§ Material for this task
□ □ □

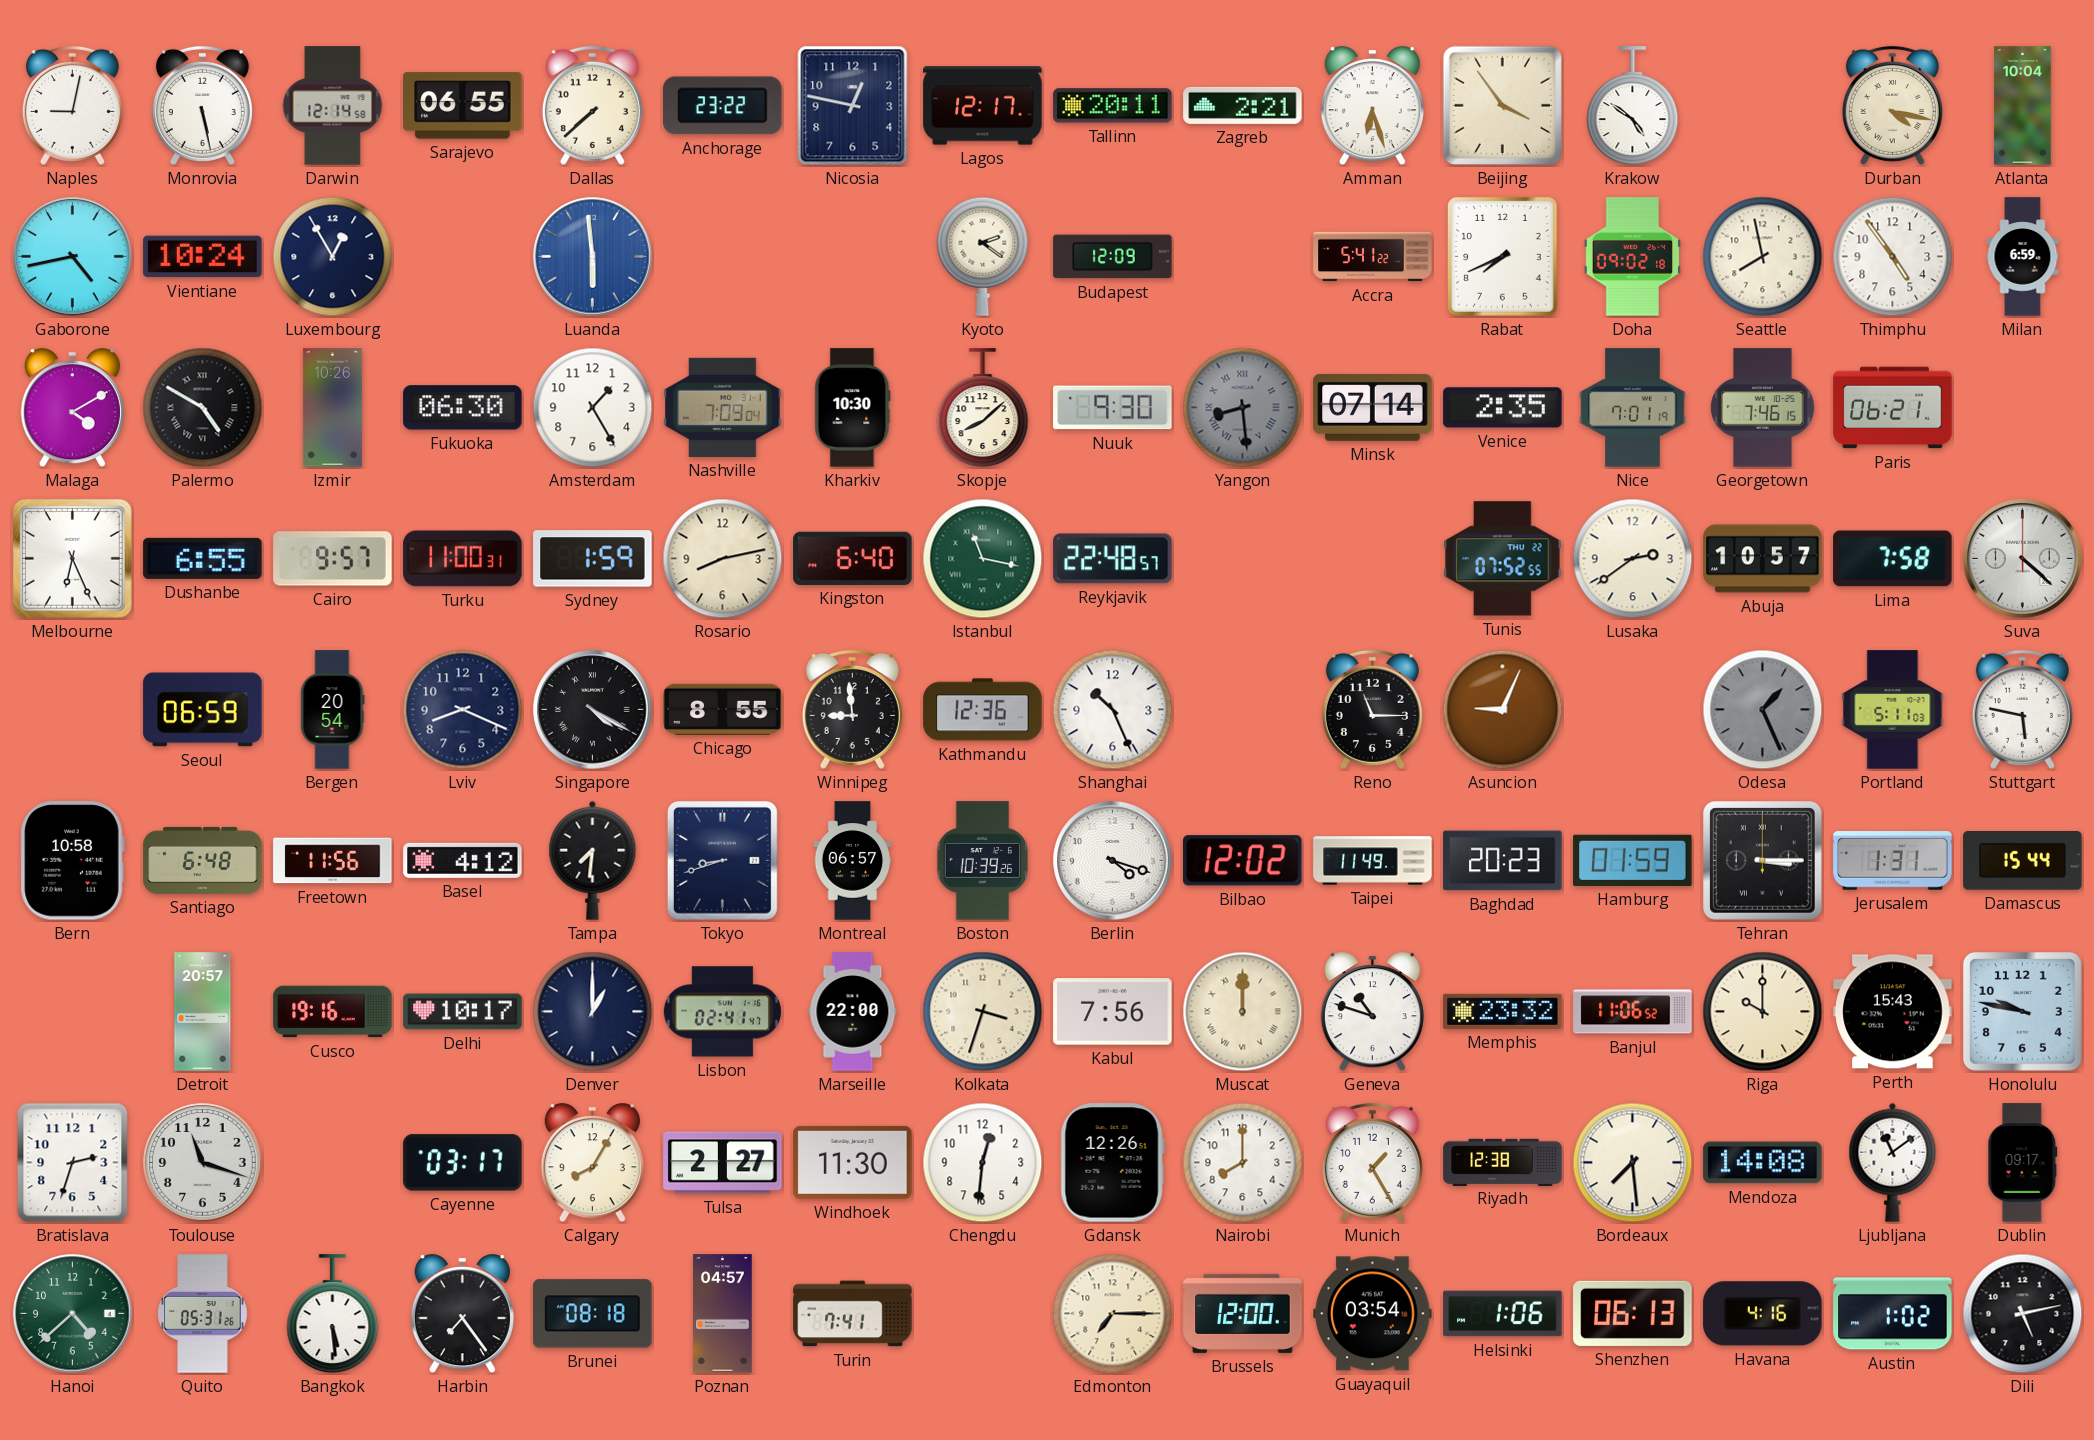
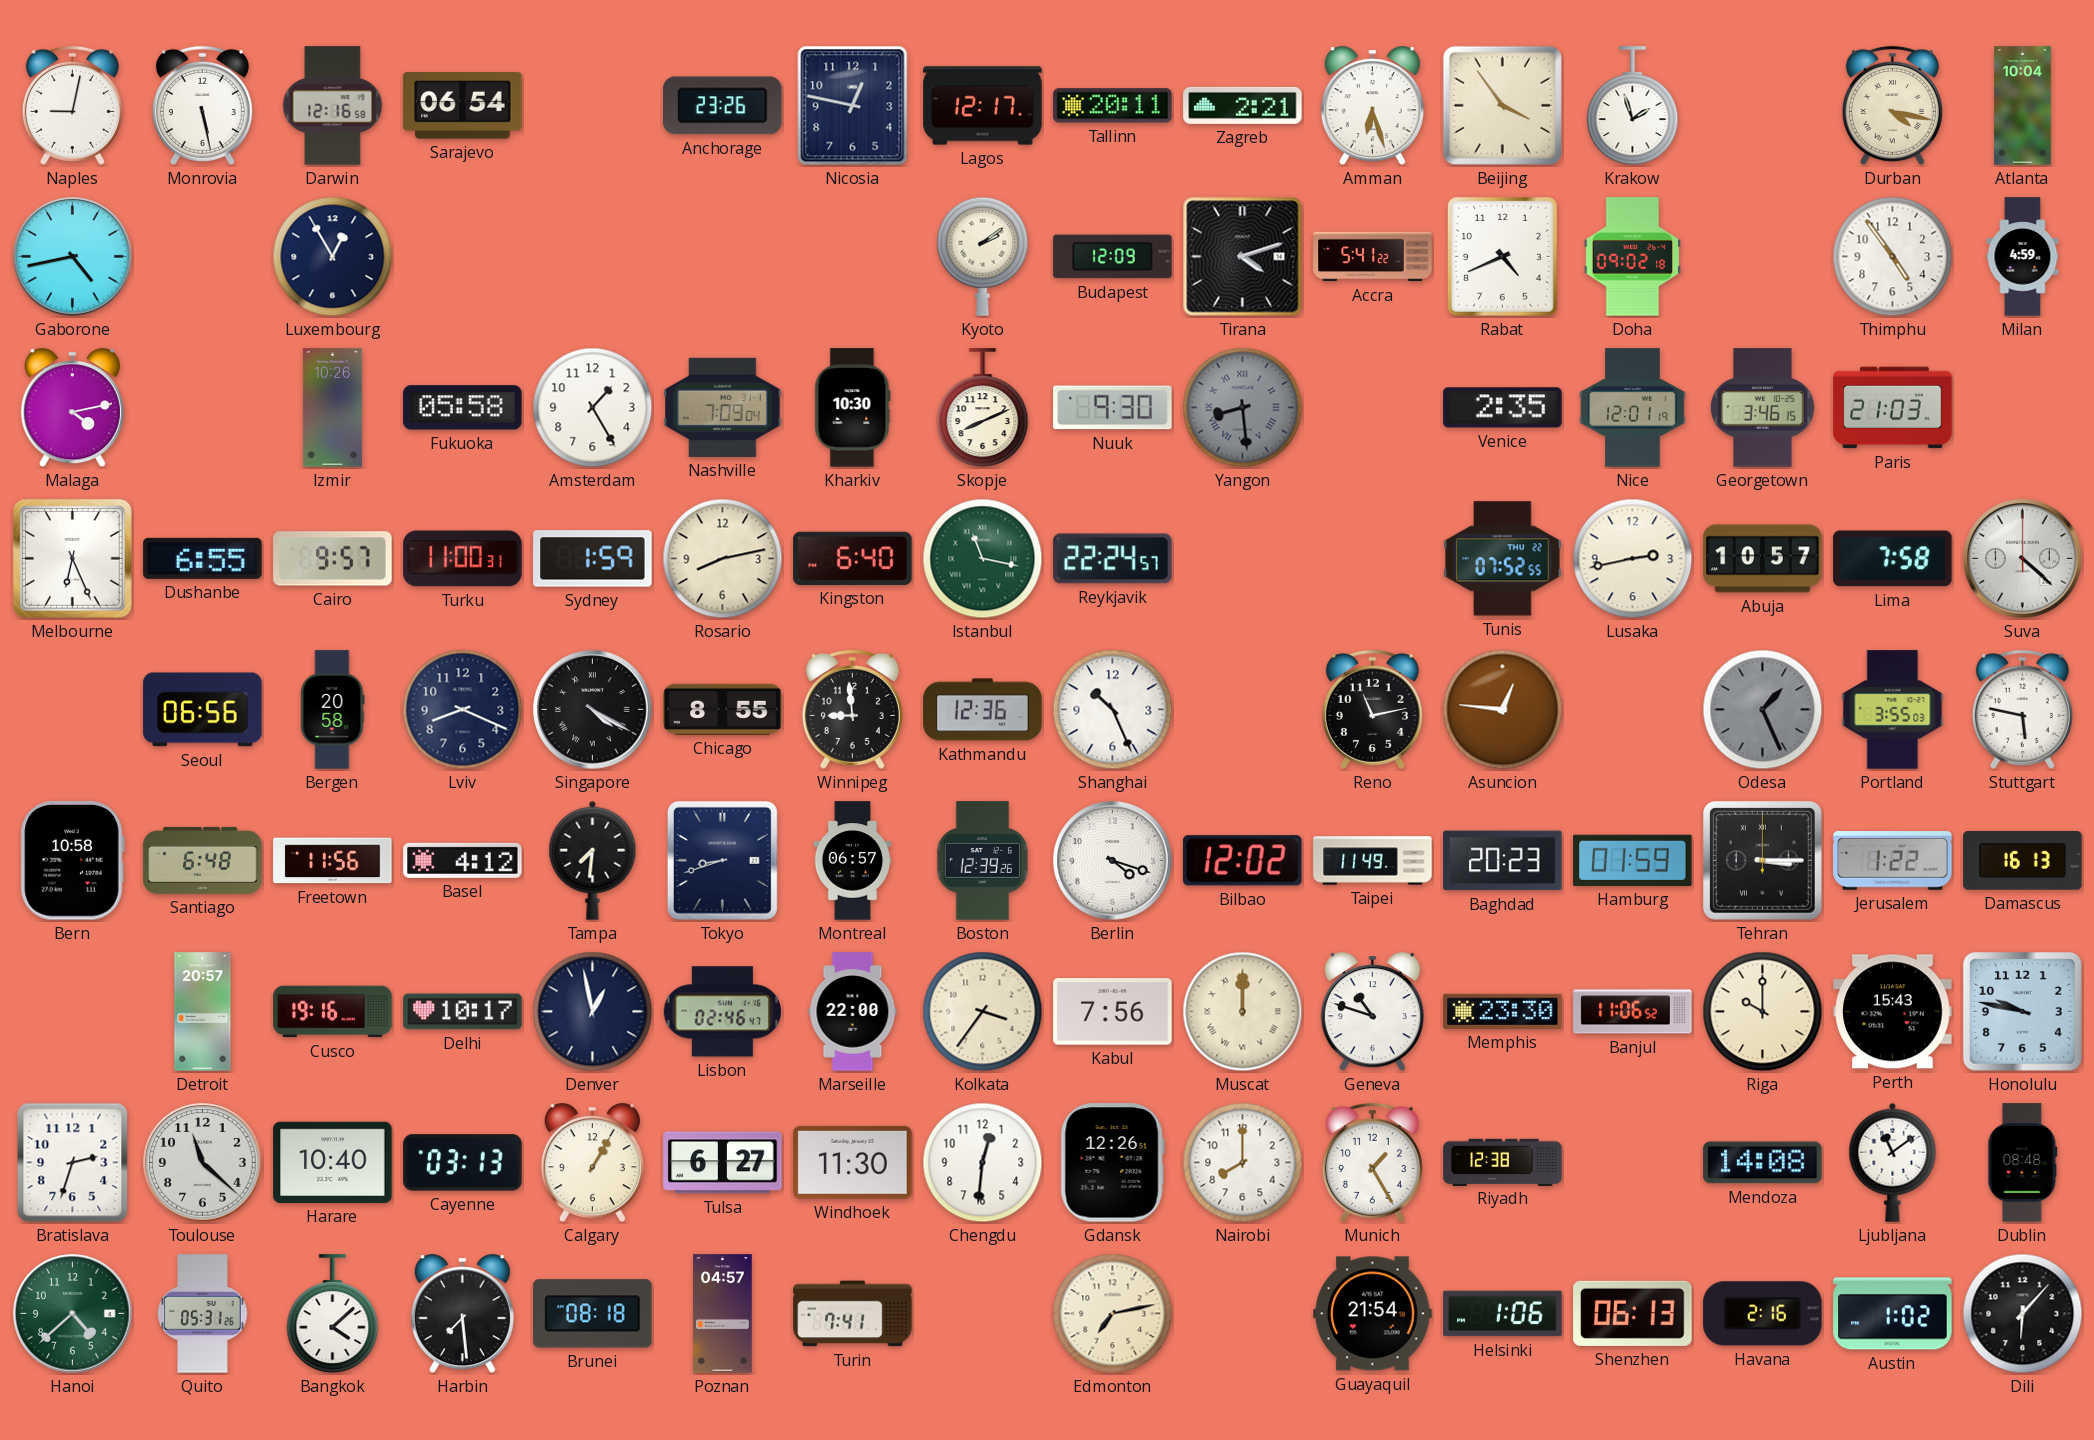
Darwin: 12:14 -> 12:16
Sarajevo: 06:55 -> 06:54
Dallas: 7:38 -> none
Anchorage: 23:22 -> 23:26
Krakow: 4:51 -> 1:57
Vientiane: 10:24 -> none
Luanda: 5:59 -> none
Kyoto: 2:21 -> 2:09
Tirana: none -> 4:12
Rabat: 7:41 -> 4:41
Seattle: 7:58 -> none
Milan: 6:59 -> 4:59
Malaga: 4:10 -> 4:13
Palermo: 4:50 -> none
Fukuoka: 06:30 -> 05:58
Skopje: 8:08 -> 8:11
Minsk: 07:14 -> none
Nice: 7:01 -> 12:01
Georgetown: 7:46 -> 3:46
Paris: 06:21 -> 21:03
Reykjavik: 22:48 -> 22:24
Lusaka: 2:39 -> 2:43
Seoul: 06:59 -> 06:56
Bergen: 20:54 -> 20:58
Reno: 11:15 -> 11:13
Asuncion: 9:04 -> 12:46
Portland: 5:11 -> 3:55
Boston: 10:39 -> 12:39
Jerusalem: 1:31 -> 1:22
Damascus: 15:44 -> 16:13
Denver: 1:00 -> 12:58
Lisbon: 02:41 -> 02:46
Kolkata: 3:33 -> 3:36
Memphis: 23:32 -> 23:30
Toulouse: 11:18 -> 11:22
Harare: none -> 10:40
Cayenne: 03:17 -> 03:13
Calgary: 8:05 -> 1:05
Tulsa: 2:27 -> 6:27
Bordeaux: 7:29 -> none
Dublin: 09:17 -> 08:48
Bangkok: 5:29 -> 4:08
Harbin: 7:24 -> 7:29
Edmonton: 7:15 -> 7:13
Brussels: 12:00 -> none
Guayaquil: 03:54 -> 21:54
Havana: 4:16 -> 2:16
Dili: 5:13 -> 6:07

□ □ □

Starting at the beginning of the items and ending with the line that contains "Malaga: 4:10 -> 4:13", copy out each line word for word, including both ends. Leave the pictures out of your answer.

Darwin: 12:14 -> 12:16
Sarajevo: 06:55 -> 06:54
Dallas: 7:38 -> none
Anchorage: 23:22 -> 23:26
Krakow: 4:51 -> 1:57
Vientiane: 10:24 -> none
Luanda: 5:59 -> none
Kyoto: 2:21 -> 2:09
Tirana: none -> 4:12
Rabat: 7:41 -> 4:41
Seattle: 7:58 -> none
Milan: 6:59 -> 4:59
Malaga: 4:10 -> 4:13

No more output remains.